═════ DATA ═════

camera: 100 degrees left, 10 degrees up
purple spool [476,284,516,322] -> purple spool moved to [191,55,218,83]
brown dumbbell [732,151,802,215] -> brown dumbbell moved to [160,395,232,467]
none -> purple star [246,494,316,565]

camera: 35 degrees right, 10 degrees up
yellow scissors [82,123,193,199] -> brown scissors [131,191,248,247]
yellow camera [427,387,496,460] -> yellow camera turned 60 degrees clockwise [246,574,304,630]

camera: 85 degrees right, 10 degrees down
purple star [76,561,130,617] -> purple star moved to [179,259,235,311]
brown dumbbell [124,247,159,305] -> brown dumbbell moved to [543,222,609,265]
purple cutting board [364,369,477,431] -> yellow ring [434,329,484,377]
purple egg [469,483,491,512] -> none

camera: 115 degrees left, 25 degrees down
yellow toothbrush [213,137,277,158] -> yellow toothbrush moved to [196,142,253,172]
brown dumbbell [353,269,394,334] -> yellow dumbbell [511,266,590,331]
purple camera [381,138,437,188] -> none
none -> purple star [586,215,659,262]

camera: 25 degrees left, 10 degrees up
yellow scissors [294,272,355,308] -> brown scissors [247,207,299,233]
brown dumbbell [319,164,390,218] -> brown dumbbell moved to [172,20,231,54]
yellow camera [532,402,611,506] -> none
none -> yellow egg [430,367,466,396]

═════
═════ DATA ═════

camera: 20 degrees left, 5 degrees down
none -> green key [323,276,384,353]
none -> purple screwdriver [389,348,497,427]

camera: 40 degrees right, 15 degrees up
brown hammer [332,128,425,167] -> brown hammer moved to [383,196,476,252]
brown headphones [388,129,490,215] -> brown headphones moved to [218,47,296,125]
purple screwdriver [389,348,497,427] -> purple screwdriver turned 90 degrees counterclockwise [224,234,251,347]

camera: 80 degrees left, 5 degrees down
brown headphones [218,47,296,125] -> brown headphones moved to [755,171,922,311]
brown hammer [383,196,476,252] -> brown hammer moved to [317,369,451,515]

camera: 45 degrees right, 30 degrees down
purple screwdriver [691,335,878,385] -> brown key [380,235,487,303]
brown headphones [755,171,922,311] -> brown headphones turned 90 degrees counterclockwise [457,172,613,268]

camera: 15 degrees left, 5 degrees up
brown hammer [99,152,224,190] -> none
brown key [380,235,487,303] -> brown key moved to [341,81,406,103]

═════

_EXERCISE PROMPT_
Would you copy out exactly the lines above that start at the one containing "camera: 40 degrees right, 15 degrees up" and end at the one containing "camera: 80 degrees left, 5 degrees down", inclusive?

_OUTPUT OF THE TASK_
camera: 40 degrees right, 15 degrees up
brown hammer [332,128,425,167] -> brown hammer moved to [383,196,476,252]
brown headphones [388,129,490,215] -> brown headphones moved to [218,47,296,125]
purple screwdriver [389,348,497,427] -> purple screwdriver turned 90 degrees counterclockwise [224,234,251,347]

camera: 80 degrees left, 5 degrees down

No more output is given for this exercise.